**REQUEST**. Show each line of the entries below in which the word "armchair" appears.

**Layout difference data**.

BEGIN

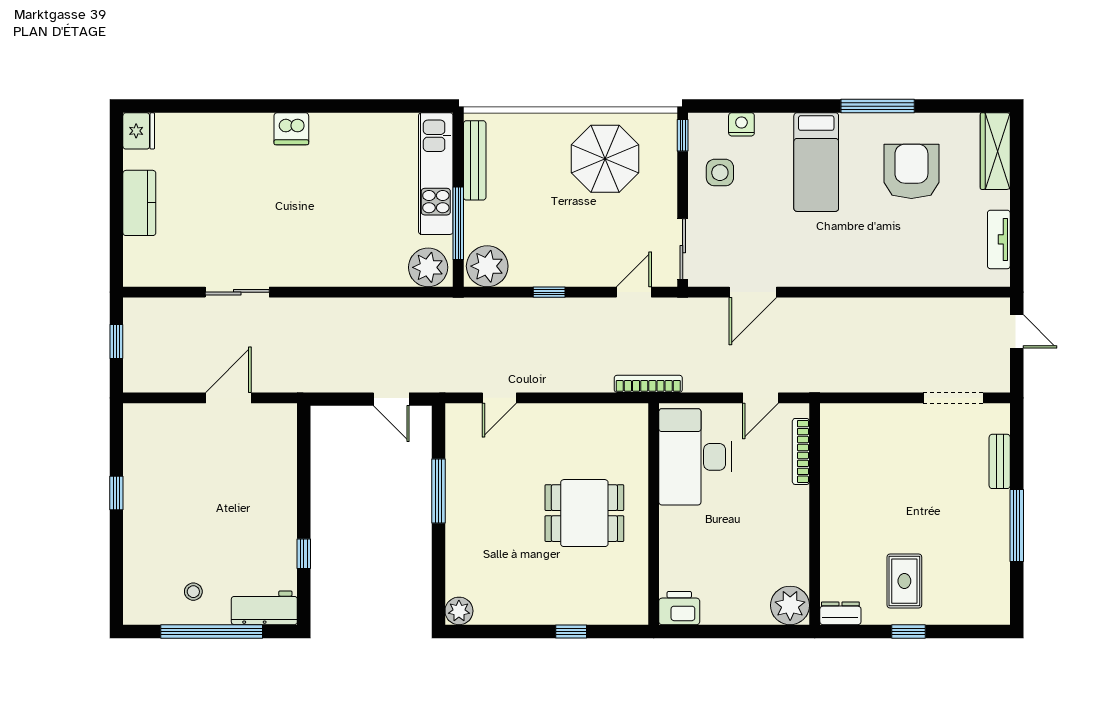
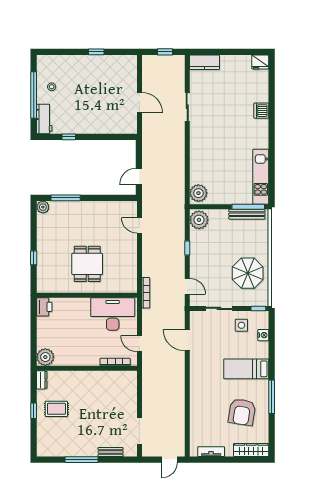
dishwasher: (291, 129) -> (261, 111), moved
armchair: (911, 171) -> (242, 412), turned 99
kitchen unit: (436, 174) -> (261, 177), moved, turned -90
kitchen counter: (139, 203) -> (204, 62), moved
window: (458, 223) -> (248, 207), moved
sliding door: (683, 249) -> (219, 308), moved
window: (438, 491) -> (66, 198), moved

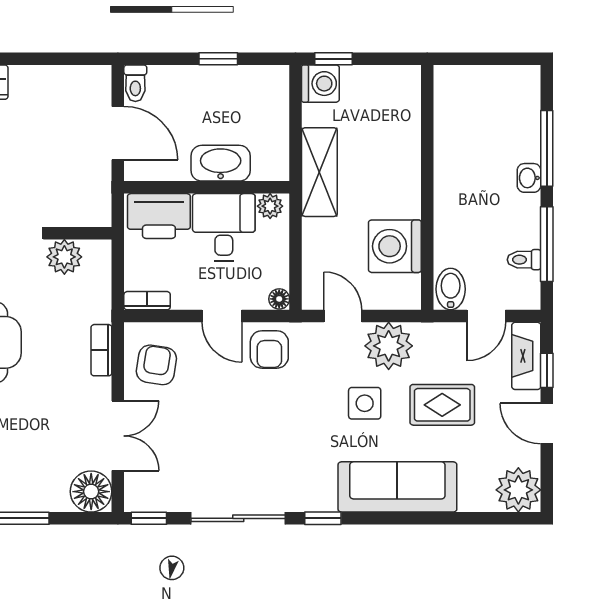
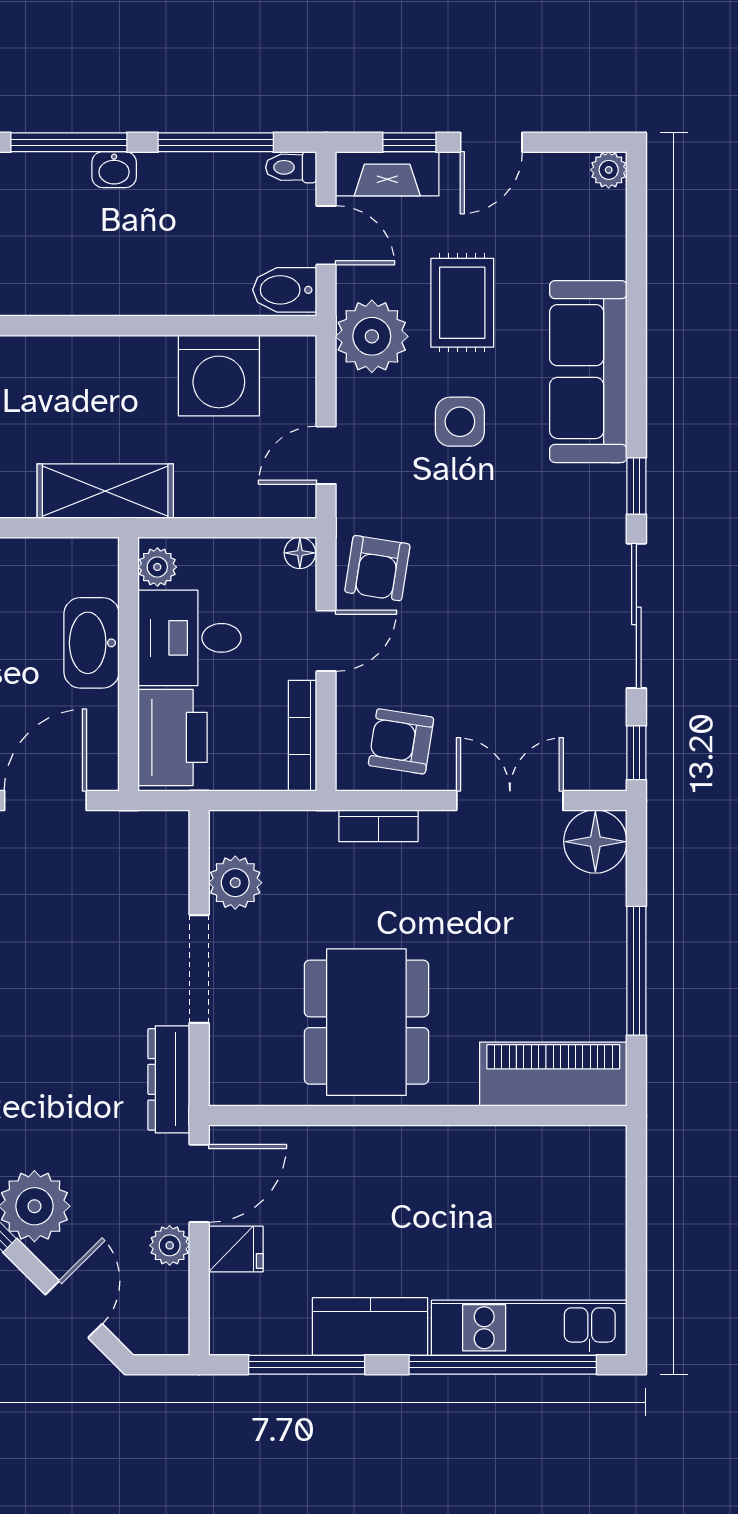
toilet: (524, 260) -> (291, 167), moved, turned 90
bookcase: (147, 301) -> (302, 736), width x1.56
plant: (389, 346) -> (372, 336), moved
armchair: (269, 349) -> (377, 568), turned 99
plant: (518, 490) -> (609, 170), width x0.53, depth x0.53

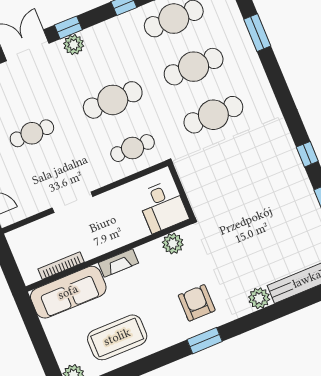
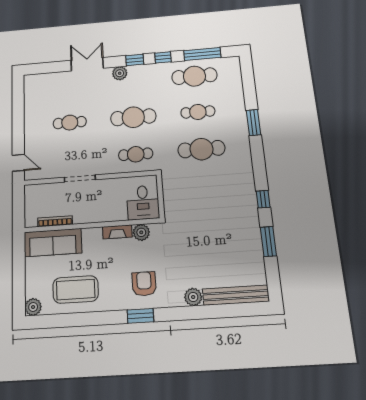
window: (68, 27) -> (135, 60), moved
window: (257, 33) -> (254, 123), moved
cafe table: (194, 67) -> (198, 112), width x0.73, depth x0.74
fireplace: (118, 263) -> (117, 232), moved

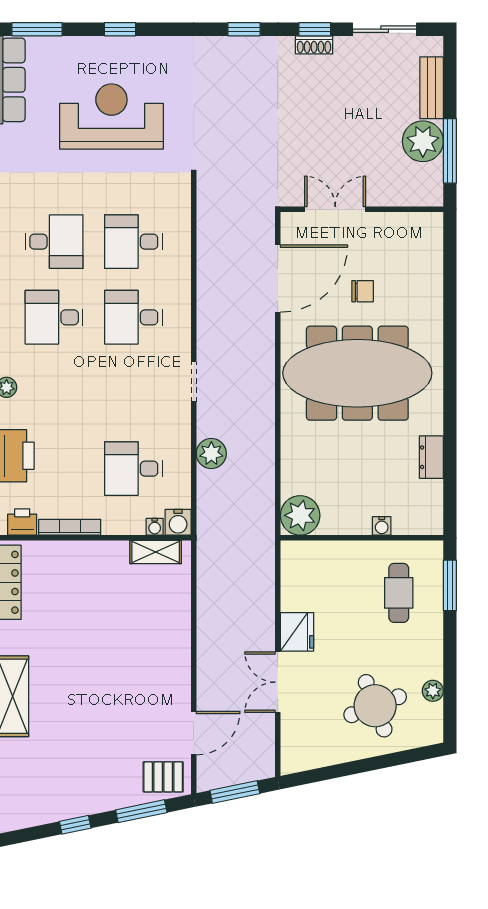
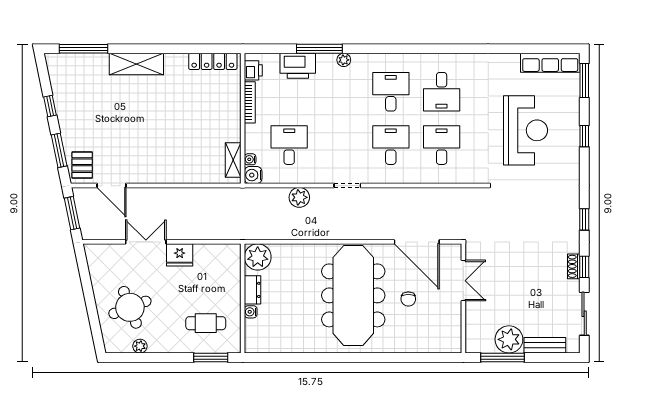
dresser: (431, 457) -> (252, 290), moved, turned 90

END

**OUTPUT BELOW**.
armchair: (911, 171) -> (242, 412), turned 99
armchair: (269, 349) -> (377, 568), turned 99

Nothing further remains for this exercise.